> **Dataset excerpts**
**********
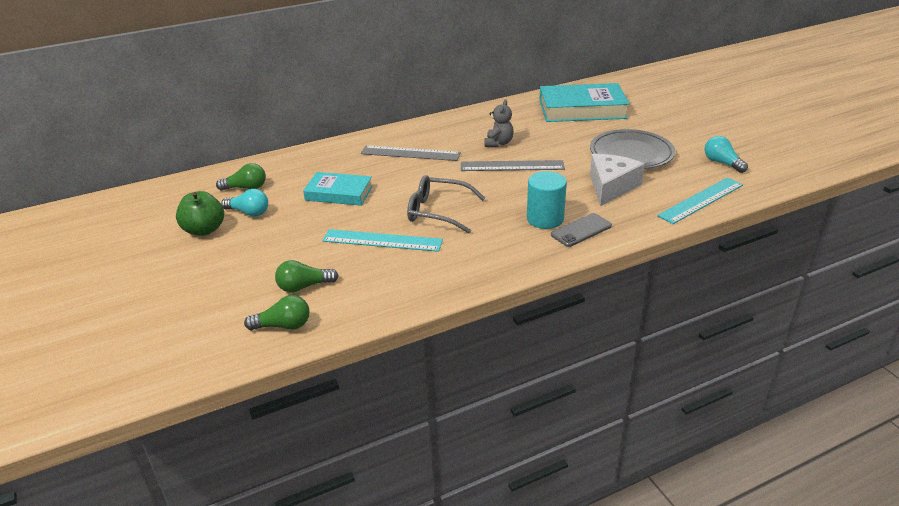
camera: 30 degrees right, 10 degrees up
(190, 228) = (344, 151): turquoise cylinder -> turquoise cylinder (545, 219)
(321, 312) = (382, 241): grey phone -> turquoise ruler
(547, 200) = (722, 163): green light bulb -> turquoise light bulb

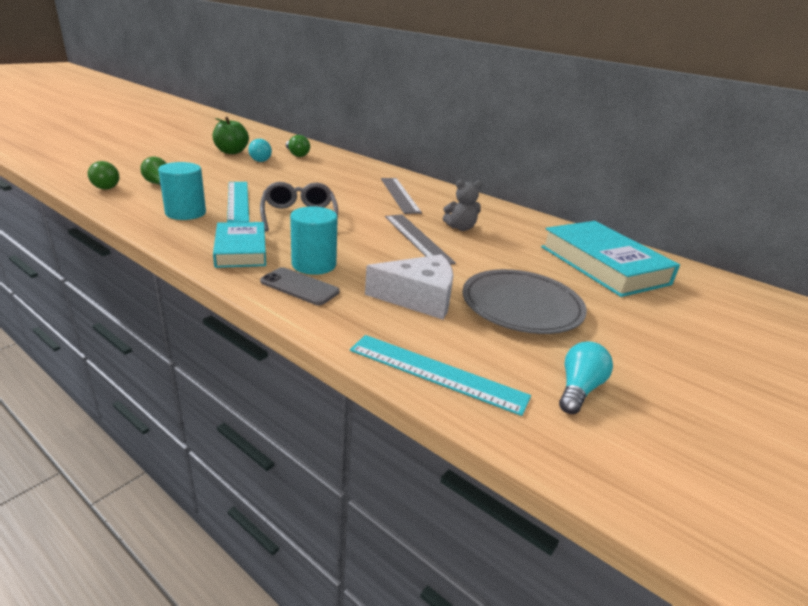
camera: 60 degrees right, 5 degrees down
(339, 193) = (308, 179): turquoise book -> turquoise book (241, 250)
(401, 273) = (185, 213): none -> turquoise cylinder

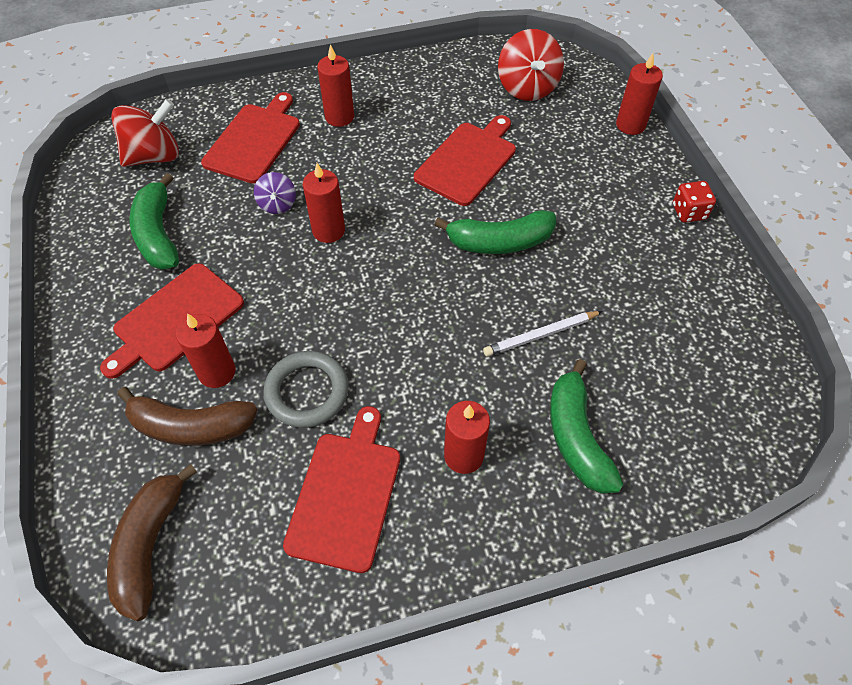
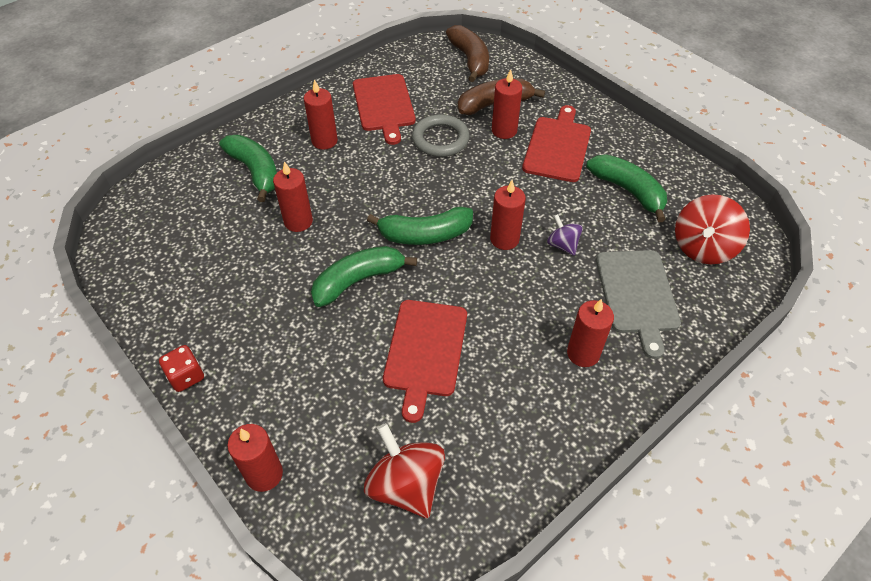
camera: 155 degrees right, 5 degrees down
(254, 140) = (637, 295): red cutting board -> grey cutting board
(406, 265) = (425, 235): none -> green banana
(541, 335) = (298, 221): white pencil -> red candle

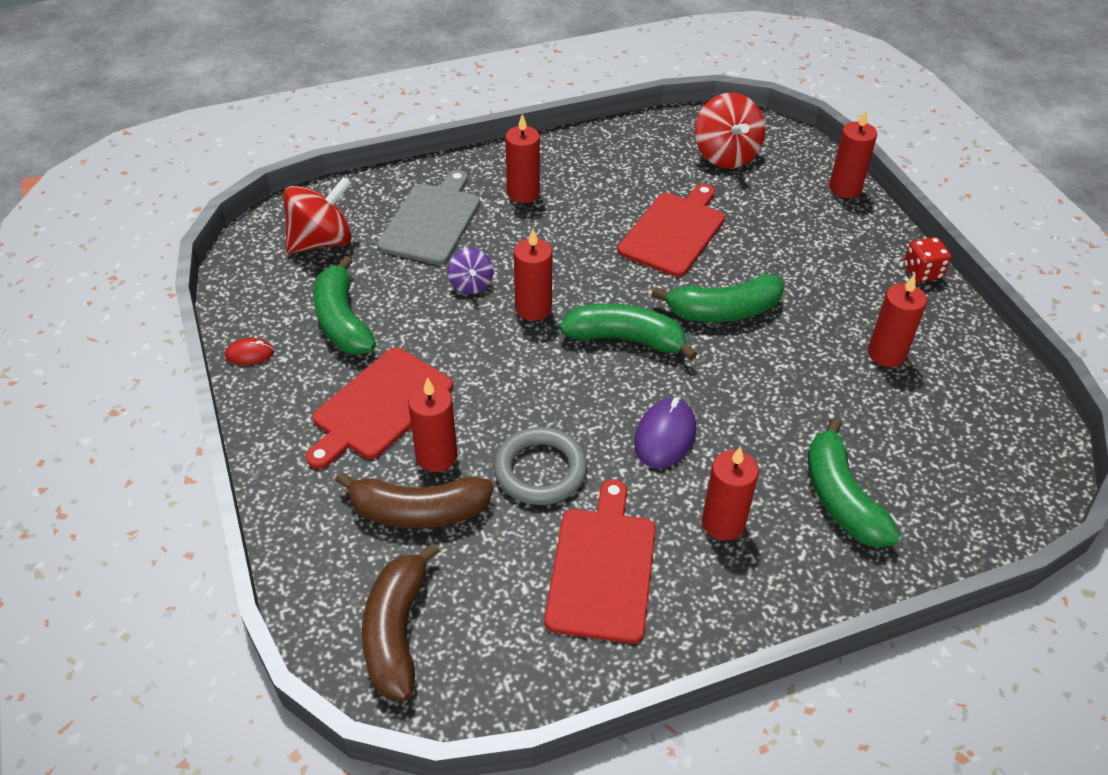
camera: 160 degrees left, 5 degrees down
(298, 221) = (785, 401): red candle -> red candle (886, 354)
(373, 177) = (665, 436): none -> purple mouse
(663, 154) = (250, 354): none -> red mouse

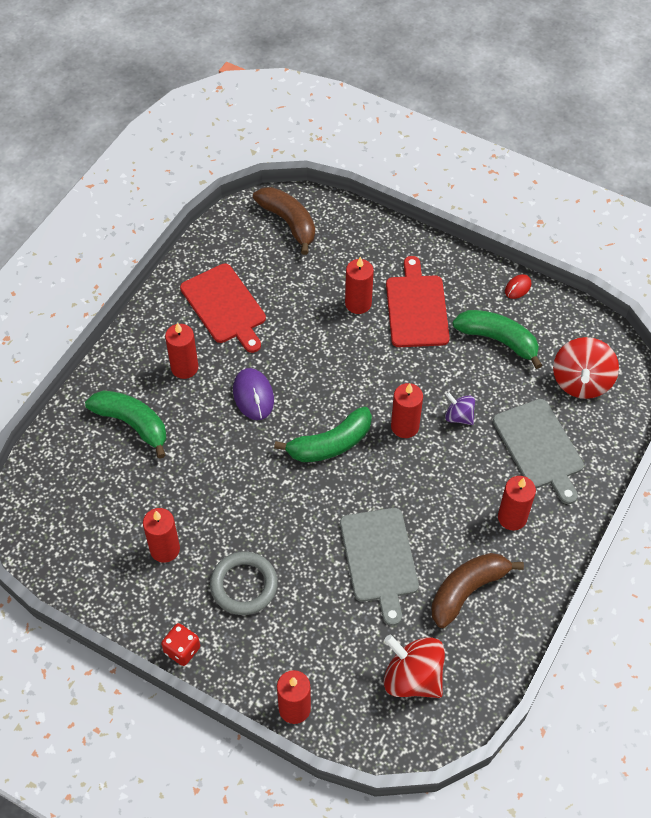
camera: 140 degrees right, 10 degrees up
(418, 511) = (336, 273): brown banana -> brown banana (467, 590)
(540, 470) = (300, 332): grey ring -> grey ring (244, 585)
(674, 232) = (379, 559): red cutting board -> grey cutting board
(723, 311) = (290, 510): green banana -> none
**********
> **Task prompt**
The records above are to be transcribed in full, with images omitted.

> **Solution to this problem**
camera: 30 degrees right, 10 degrees up
(190, 228) = (344, 151): turquoise cylinder -> turquoise cylinder (545, 219)
(321, 312) = (382, 241): grey phone -> turquoise ruler
(547, 200) = (722, 163): green light bulb -> turquoise light bulb

camera: 60 degrees right, 5 degrees down
(339, 193) = (308, 179): turquoise book -> turquoise book (241, 250)
(401, 273) = (185, 213): none -> turquoise cylinder

camera: 155 degrees right, 5 degrees down
(254, 140) = (637, 295): red cutting board -> grey cutting board
(406, 265) = (425, 235): none -> green banana
(541, 335) = (298, 221): white pencil -> red candle

camera: 160 degrees left, 5 degrees down
(298, 221) = (785, 401): red candle -> red candle (886, 354)
(373, 177) = (665, 436): none -> purple mouse
(663, 154) = (250, 354): none -> red mouse

camera: 140 degrees right, 10 degrees up
(418, 511) = (336, 273): brown banana -> brown banana (467, 590)
(540, 470) = (300, 332): grey ring -> grey ring (244, 585)
(674, 232) = (379, 559): red cutting board -> grey cutting board
(723, 311) = (290, 510): green banana -> none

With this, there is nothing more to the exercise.